## Stated exercise
Extract every row below that contains the word "your", and copy each such row in full.

-*-

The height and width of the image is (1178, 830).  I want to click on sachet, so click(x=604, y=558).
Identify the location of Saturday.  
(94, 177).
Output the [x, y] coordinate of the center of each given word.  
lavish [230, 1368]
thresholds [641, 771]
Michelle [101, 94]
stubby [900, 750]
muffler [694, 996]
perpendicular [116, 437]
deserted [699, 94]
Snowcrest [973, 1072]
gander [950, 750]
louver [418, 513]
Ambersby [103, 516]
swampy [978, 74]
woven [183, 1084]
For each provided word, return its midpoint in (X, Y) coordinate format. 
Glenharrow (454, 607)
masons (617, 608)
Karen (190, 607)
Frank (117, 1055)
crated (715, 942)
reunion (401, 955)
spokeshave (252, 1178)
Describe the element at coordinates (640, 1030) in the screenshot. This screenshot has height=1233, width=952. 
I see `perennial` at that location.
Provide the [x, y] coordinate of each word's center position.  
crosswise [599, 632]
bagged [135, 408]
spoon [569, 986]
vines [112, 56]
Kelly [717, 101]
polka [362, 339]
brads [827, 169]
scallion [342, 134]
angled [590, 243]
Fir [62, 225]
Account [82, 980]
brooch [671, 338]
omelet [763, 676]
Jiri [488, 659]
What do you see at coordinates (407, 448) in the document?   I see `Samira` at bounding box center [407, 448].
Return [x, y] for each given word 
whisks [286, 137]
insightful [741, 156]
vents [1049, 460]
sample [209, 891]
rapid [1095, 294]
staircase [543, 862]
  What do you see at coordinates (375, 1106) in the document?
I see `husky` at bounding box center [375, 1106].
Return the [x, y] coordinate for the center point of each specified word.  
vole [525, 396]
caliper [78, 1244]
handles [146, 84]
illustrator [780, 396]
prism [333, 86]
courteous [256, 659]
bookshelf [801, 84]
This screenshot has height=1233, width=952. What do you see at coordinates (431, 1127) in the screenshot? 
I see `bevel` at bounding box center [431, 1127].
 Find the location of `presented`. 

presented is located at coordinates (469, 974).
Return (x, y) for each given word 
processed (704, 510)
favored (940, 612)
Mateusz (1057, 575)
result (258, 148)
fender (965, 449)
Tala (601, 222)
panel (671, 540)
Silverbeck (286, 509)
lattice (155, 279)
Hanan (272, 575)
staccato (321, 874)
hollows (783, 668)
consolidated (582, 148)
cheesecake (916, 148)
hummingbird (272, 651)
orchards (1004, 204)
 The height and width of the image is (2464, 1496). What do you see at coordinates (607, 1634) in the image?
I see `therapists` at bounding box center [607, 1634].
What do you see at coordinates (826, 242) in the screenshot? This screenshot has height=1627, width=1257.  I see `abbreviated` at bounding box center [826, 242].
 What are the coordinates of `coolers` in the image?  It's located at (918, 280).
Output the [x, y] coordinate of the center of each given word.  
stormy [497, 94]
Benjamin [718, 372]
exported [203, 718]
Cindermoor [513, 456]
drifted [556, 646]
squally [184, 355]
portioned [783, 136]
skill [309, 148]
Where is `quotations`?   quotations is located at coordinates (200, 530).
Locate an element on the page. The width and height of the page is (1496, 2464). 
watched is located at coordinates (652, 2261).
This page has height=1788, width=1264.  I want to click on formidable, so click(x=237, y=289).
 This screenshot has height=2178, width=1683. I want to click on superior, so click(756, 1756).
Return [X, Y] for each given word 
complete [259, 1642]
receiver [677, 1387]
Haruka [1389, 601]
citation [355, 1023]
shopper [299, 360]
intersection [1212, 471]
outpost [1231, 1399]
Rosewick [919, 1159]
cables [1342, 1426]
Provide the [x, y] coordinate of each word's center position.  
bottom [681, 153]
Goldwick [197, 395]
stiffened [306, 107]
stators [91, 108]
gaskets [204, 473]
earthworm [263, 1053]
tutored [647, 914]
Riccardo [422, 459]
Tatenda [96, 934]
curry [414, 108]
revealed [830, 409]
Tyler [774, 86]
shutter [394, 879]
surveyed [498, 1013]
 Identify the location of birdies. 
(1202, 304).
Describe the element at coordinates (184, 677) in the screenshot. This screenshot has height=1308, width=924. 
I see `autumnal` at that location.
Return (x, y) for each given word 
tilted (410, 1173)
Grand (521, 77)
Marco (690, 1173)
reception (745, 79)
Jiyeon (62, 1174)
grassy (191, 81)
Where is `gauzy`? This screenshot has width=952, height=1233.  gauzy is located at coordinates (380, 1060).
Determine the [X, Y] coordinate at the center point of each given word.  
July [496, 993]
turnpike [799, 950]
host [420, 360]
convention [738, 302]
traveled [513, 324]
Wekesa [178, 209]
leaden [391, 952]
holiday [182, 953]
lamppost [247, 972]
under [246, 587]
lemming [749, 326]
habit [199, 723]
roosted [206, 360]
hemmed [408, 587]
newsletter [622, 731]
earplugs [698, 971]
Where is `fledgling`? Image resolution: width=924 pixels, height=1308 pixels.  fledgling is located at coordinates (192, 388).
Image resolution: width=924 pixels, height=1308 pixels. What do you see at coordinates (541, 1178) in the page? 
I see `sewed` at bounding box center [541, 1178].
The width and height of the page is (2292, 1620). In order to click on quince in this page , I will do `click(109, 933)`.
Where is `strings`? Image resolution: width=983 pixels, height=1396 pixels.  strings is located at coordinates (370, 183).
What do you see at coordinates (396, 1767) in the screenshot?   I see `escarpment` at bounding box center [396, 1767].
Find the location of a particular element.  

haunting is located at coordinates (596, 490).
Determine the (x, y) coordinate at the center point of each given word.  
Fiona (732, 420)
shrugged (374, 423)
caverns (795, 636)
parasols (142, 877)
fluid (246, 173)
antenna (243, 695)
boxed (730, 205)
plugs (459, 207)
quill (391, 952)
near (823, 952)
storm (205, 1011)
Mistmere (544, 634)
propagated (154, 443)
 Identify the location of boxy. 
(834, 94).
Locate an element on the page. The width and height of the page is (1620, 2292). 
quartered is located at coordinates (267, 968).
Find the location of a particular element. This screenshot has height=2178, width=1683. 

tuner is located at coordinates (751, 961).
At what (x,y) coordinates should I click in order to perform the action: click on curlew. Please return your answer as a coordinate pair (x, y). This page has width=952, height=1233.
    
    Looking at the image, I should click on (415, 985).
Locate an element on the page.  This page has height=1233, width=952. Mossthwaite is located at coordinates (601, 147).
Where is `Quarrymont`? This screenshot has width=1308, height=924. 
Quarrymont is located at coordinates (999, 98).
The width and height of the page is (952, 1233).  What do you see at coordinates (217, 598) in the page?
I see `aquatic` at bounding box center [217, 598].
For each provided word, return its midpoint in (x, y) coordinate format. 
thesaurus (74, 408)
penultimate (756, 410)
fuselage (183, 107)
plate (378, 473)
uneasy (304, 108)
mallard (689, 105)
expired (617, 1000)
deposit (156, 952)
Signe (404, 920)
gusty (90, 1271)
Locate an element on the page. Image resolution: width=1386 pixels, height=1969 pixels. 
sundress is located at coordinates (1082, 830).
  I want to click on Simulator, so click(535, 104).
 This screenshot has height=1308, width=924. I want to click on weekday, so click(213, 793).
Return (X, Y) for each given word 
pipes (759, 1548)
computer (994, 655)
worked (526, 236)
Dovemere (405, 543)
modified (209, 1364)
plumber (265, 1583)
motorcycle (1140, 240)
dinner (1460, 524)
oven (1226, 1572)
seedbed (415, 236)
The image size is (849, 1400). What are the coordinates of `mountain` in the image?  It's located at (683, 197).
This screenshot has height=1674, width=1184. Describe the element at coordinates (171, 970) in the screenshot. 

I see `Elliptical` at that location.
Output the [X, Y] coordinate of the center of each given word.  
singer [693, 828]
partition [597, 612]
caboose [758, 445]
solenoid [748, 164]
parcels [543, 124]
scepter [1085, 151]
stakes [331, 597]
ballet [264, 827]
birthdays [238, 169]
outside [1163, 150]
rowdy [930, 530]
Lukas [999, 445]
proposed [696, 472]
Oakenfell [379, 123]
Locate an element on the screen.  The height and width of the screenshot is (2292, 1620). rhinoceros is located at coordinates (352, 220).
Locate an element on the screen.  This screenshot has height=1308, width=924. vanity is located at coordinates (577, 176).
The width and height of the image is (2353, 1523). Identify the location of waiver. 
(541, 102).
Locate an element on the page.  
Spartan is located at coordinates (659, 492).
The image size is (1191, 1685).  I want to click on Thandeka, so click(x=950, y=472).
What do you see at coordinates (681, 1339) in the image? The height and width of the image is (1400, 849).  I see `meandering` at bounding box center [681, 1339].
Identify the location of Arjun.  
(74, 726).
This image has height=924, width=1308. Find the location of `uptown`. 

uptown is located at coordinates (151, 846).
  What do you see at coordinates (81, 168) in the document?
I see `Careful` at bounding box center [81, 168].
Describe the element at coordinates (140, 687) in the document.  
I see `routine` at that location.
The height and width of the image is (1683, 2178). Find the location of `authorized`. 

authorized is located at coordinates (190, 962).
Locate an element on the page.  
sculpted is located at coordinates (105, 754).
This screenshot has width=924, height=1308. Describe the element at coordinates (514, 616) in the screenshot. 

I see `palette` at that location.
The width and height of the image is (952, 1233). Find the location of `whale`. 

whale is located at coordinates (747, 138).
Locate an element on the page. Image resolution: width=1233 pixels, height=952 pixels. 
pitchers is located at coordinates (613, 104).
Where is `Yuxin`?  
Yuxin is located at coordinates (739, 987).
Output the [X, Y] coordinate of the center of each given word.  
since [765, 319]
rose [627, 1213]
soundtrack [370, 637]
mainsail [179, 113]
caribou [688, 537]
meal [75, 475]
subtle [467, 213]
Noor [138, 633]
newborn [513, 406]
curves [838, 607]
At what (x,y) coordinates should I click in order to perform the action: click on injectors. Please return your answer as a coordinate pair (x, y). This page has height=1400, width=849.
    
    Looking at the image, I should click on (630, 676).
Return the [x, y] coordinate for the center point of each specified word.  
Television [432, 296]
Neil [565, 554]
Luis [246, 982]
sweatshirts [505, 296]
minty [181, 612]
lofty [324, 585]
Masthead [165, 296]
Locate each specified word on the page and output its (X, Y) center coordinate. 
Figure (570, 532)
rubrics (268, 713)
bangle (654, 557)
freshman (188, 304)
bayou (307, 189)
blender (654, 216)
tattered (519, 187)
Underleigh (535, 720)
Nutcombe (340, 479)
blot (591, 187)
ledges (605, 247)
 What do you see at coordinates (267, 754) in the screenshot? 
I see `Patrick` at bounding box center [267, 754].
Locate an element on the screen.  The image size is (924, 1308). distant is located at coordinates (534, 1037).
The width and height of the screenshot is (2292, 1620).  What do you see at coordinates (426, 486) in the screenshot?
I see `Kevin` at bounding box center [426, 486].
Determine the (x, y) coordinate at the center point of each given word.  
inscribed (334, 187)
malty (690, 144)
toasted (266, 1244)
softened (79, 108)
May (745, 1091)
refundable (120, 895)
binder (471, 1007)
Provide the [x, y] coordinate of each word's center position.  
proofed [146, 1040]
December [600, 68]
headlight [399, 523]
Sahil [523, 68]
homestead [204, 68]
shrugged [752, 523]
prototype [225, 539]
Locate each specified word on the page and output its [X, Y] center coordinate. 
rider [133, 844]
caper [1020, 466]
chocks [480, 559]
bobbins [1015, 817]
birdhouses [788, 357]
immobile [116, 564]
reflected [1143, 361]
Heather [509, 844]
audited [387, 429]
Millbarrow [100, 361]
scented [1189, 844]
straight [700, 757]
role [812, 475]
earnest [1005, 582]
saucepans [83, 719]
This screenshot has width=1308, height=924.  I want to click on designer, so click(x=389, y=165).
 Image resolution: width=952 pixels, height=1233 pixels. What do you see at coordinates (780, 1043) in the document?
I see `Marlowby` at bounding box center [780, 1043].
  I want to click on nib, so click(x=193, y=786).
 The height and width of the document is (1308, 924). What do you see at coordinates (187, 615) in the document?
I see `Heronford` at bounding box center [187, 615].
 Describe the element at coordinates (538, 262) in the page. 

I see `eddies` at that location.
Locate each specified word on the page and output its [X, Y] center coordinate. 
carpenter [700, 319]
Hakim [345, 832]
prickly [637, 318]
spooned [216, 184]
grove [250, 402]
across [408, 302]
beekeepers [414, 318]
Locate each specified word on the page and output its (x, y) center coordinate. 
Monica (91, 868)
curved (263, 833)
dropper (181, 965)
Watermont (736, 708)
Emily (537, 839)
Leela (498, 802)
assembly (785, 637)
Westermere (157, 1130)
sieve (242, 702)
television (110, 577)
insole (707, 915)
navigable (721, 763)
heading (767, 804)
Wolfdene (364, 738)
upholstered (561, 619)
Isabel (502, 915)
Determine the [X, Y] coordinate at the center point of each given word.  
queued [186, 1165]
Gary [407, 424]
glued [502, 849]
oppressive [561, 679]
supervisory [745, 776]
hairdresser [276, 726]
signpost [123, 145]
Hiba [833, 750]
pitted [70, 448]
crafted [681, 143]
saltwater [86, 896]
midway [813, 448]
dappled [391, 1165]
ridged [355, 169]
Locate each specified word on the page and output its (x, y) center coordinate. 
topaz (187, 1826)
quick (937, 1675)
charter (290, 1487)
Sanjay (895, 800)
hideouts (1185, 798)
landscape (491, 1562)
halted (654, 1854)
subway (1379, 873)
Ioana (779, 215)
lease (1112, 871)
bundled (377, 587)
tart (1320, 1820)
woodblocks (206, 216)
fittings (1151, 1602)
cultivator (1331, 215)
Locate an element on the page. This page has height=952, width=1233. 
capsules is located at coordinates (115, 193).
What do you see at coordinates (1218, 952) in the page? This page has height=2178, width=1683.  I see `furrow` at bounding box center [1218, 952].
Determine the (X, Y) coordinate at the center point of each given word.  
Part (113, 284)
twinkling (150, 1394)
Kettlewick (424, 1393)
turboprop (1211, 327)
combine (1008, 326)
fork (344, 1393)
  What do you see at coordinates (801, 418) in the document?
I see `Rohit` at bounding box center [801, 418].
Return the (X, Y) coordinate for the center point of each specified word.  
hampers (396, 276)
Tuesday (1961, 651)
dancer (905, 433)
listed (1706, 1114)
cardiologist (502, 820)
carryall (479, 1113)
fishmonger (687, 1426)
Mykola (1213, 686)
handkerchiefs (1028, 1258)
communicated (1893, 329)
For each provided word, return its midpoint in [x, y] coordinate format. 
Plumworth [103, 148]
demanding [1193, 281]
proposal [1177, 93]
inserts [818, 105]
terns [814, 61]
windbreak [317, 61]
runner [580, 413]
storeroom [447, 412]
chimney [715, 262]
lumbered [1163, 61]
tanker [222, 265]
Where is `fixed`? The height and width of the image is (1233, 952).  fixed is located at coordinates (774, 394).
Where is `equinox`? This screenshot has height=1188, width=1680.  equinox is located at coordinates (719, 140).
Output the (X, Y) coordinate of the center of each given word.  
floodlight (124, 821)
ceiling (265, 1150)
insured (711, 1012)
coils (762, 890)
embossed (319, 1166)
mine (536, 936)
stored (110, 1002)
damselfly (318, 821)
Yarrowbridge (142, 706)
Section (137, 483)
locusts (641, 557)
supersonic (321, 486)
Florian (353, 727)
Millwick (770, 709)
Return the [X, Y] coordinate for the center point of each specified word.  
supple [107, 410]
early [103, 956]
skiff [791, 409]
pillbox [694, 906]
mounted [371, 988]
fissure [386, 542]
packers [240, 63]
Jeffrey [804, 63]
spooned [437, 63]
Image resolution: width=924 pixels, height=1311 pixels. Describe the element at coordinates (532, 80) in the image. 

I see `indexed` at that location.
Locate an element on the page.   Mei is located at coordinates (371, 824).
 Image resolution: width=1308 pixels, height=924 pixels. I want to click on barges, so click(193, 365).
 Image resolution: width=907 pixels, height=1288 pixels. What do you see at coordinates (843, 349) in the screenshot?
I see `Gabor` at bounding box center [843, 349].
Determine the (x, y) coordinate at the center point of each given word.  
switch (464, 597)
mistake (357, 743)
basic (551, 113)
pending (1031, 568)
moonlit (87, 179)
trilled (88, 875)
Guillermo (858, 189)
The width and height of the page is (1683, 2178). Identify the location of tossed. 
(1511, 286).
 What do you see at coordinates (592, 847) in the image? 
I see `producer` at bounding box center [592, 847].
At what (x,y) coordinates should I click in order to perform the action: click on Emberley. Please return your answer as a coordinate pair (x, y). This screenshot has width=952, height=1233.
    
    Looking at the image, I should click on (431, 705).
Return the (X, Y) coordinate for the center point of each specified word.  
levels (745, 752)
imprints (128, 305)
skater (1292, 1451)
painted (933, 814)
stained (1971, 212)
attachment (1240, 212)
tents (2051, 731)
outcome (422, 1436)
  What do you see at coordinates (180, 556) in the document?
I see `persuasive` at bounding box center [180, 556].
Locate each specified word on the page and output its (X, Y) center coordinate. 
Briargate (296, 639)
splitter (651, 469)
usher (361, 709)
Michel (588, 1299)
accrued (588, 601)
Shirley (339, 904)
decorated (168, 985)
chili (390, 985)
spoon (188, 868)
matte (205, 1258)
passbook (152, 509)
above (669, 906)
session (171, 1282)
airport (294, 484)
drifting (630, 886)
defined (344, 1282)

-*-

## Right answer
At what (x,y) coordinates should I click in order to perform the action: click on curlew. Please return your answer as a coordinate pair (x, y). This page has width=952, height=1233.
At what (x,y) coordinates should I click in order to perform the action: click on injectors. Please return your answer as a coordinate pair (x, y). This page has height=1400, width=849.
At what (x,y) coordinates should I click in order to perform the action: click on Emberley. Please return your answer as a coordinate pair (x, y). This screenshot has width=952, height=1233.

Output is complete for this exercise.